§ **What needs to be done**: What is the number of lines in the data that contain "pink"? Respond with nothing else.

§ **Data supplied**:
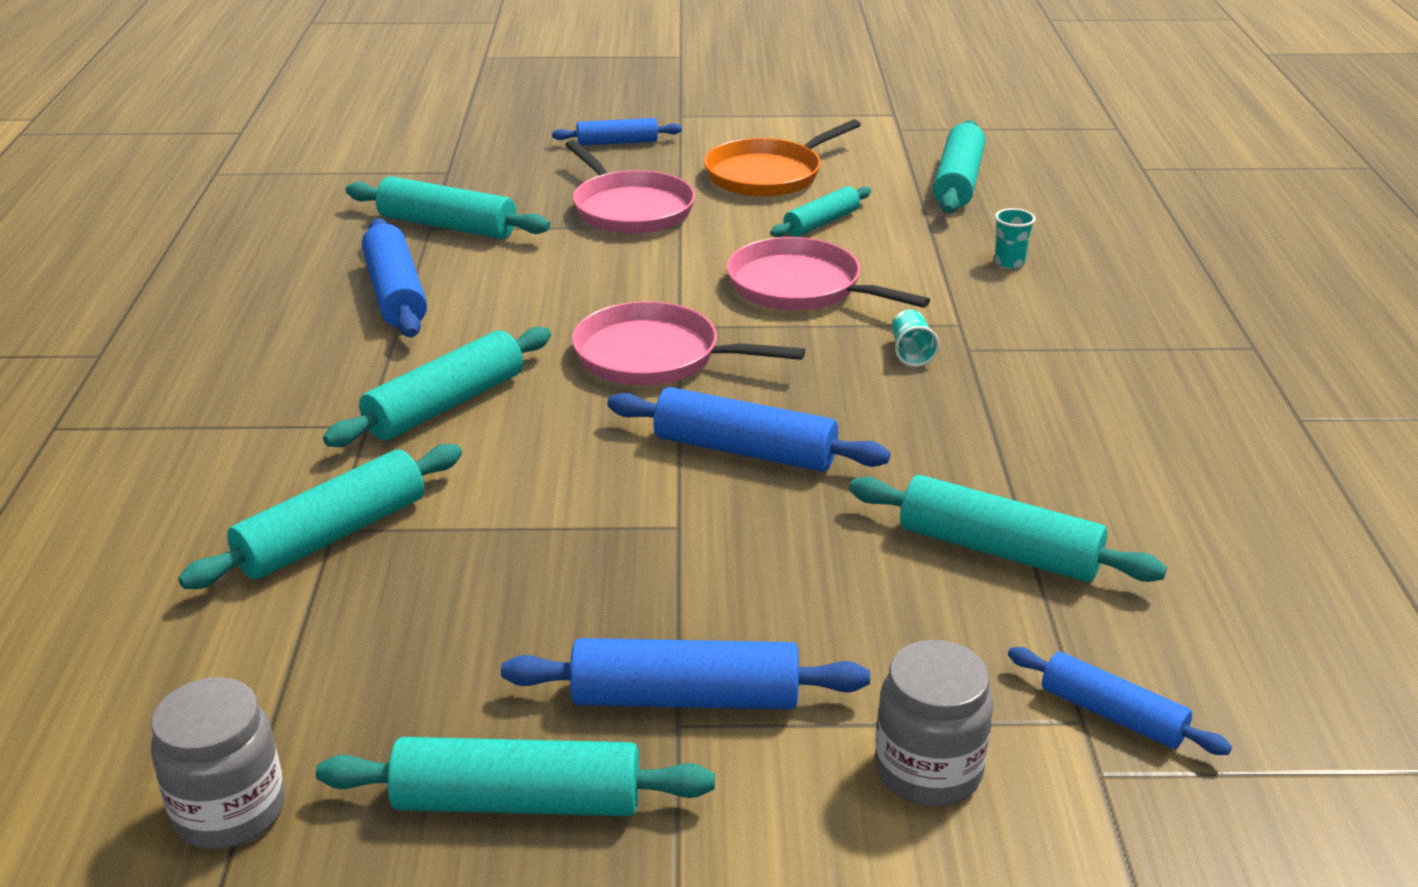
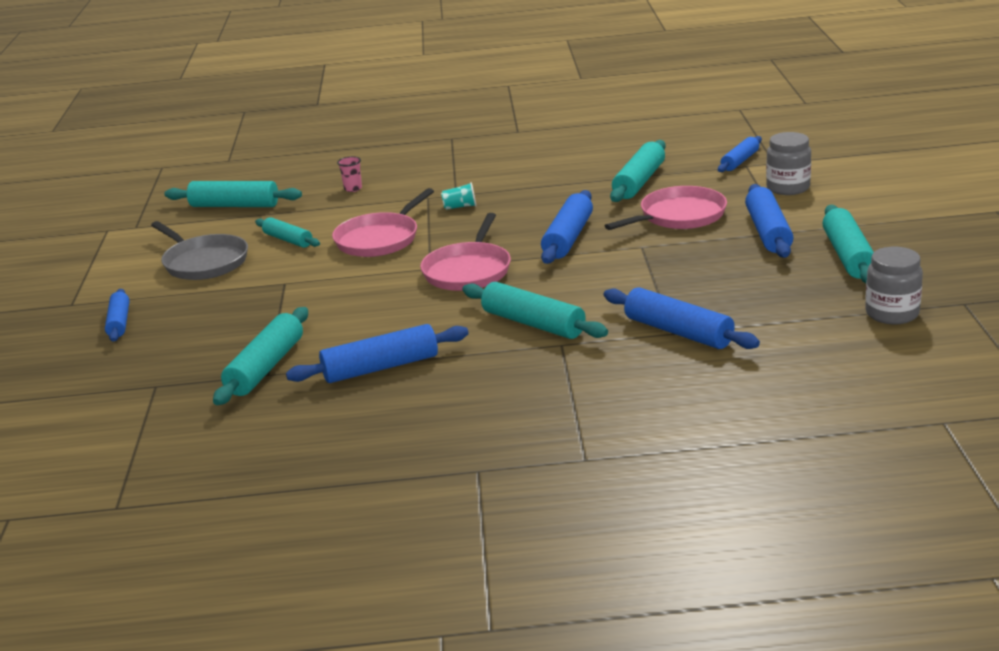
camera: 90 degrees left, 5 degrees down
(332, 535) = (678, 332): turquoise rolling pin -> blue rolling pin
(630, 209) = (250, 302): pink pan -> pink pan (679, 216)
(768, 175) = (203, 262): orange pan -> grey pan
(1009, 262) = (353, 189): turquoise cup -> pink cup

§ **Task solution**: 2